(Available records Opens)

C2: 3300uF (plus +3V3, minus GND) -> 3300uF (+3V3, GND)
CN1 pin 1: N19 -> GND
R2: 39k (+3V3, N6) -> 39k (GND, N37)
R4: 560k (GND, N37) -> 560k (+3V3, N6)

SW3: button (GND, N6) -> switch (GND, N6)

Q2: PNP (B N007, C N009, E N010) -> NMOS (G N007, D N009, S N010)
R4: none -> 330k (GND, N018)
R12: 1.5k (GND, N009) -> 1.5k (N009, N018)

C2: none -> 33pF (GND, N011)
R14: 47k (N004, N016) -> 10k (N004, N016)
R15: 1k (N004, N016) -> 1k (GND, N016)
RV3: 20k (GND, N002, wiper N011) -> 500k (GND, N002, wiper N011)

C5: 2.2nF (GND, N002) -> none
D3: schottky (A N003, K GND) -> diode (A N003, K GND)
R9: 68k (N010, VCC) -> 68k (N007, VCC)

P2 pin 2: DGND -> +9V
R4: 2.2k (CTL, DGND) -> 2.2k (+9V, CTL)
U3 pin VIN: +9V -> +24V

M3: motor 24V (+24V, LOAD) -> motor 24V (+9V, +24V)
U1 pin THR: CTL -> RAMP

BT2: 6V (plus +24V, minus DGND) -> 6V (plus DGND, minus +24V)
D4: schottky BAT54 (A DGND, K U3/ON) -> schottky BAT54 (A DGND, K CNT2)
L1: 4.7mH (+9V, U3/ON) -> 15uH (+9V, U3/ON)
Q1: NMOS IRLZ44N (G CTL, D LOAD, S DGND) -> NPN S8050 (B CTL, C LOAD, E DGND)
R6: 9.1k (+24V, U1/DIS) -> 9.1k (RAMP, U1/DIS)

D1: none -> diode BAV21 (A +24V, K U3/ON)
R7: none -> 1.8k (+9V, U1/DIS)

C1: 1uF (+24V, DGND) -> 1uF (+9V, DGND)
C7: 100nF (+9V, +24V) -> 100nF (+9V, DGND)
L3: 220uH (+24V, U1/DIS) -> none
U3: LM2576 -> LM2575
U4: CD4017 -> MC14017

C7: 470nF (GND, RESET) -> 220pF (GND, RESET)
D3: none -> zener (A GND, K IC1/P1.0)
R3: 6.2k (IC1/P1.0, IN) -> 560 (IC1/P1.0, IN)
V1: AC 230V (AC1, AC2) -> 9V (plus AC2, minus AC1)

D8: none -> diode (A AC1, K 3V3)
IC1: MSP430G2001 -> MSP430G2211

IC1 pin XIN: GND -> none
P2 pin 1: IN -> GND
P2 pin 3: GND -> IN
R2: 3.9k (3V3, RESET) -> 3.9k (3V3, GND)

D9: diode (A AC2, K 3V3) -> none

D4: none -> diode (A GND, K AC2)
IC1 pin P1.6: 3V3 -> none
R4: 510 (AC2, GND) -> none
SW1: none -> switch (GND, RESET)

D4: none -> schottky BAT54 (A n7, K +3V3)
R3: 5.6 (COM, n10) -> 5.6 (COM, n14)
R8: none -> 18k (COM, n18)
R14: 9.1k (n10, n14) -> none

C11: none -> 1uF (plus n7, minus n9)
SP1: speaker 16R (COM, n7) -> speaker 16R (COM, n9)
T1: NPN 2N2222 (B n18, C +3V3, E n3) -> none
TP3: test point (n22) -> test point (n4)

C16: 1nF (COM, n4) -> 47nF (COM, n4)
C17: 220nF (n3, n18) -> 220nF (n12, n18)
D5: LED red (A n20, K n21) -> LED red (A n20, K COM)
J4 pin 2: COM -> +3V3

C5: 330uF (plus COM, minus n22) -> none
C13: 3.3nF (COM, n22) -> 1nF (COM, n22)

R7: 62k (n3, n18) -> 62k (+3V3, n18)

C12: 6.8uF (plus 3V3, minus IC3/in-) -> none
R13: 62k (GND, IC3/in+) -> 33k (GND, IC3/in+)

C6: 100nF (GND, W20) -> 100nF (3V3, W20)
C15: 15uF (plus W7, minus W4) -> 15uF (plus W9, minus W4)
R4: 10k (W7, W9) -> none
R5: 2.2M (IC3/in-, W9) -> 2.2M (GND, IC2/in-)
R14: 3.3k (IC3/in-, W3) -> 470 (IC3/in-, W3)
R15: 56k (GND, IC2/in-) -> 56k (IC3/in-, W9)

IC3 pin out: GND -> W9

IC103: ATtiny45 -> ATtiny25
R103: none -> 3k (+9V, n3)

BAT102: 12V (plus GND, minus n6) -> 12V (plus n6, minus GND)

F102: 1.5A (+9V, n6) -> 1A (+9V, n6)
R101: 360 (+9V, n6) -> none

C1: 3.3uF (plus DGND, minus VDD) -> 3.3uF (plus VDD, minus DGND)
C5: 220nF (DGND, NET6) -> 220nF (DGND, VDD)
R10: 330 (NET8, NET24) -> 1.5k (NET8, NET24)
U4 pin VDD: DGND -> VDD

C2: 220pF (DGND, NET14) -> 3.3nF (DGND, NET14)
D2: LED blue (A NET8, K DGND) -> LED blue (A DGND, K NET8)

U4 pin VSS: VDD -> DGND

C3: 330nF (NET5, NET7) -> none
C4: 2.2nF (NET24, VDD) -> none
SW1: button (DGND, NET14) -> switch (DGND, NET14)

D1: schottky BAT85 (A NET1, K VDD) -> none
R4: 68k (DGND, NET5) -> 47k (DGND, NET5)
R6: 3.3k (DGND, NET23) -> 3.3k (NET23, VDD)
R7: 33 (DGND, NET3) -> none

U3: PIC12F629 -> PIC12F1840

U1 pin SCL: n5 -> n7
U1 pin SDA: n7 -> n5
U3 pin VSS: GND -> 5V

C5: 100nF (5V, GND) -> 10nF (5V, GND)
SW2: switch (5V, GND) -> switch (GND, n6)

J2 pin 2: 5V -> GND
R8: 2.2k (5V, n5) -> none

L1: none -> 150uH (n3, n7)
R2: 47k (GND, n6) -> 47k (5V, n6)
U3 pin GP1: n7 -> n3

(Available records Closes)

● Exercise directions:
Exactly as written, please reproduce the lines from the first line of the data to the line containing "D3: none -> zener (A GND, K IC1/P1.0)", inclusive, and nothing else.

● Solution for this task:
C2: 3300uF (plus +3V3, minus GND) -> 3300uF (+3V3, GND)
CN1 pin 1: N19 -> GND
R2: 39k (+3V3, N6) -> 39k (GND, N37)
R4: 560k (GND, N37) -> 560k (+3V3, N6)

SW3: button (GND, N6) -> switch (GND, N6)

Q2: PNP (B N007, C N009, E N010) -> NMOS (G N007, D N009, S N010)
R4: none -> 330k (GND, N018)
R12: 1.5k (GND, N009) -> 1.5k (N009, N018)

C2: none -> 33pF (GND, N011)
R14: 47k (N004, N016) -> 10k (N004, N016)
R15: 1k (N004, N016) -> 1k (GND, N016)
RV3: 20k (GND, N002, wiper N011) -> 500k (GND, N002, wiper N011)

C5: 2.2nF (GND, N002) -> none
D3: schottky (A N003, K GND) -> diode (A N003, K GND)
R9: 68k (N010, VCC) -> 68k (N007, VCC)

P2 pin 2: DGND -> +9V
R4: 2.2k (CTL, DGND) -> 2.2k (+9V, CTL)
U3 pin VIN: +9V -> +24V

M3: motor 24V (+24V, LOAD) -> motor 24V (+9V, +24V)
U1 pin THR: CTL -> RAMP

BT2: 6V (plus +24V, minus DGND) -> 6V (plus DGND, minus +24V)
D4: schottky BAT54 (A DGND, K U3/ON) -> schottky BAT54 (A DGND, K CNT2)
L1: 4.7mH (+9V, U3/ON) -> 15uH (+9V, U3/ON)
Q1: NMOS IRLZ44N (G CTL, D LOAD, S DGND) -> NPN S8050 (B CTL, C LOAD, E DGND)
R6: 9.1k (+24V, U1/DIS) -> 9.1k (RAMP, U1/DIS)

D1: none -> diode BAV21 (A +24V, K U3/ON)
R7: none -> 1.8k (+9V, U1/DIS)

C1: 1uF (+24V, DGND) -> 1uF (+9V, DGND)
C7: 100nF (+9V, +24V) -> 100nF (+9V, DGND)
L3: 220uH (+24V, U1/DIS) -> none
U3: LM2576 -> LM2575
U4: CD4017 -> MC14017

C7: 470nF (GND, RESET) -> 220pF (GND, RESET)
D3: none -> zener (A GND, K IC1/P1.0)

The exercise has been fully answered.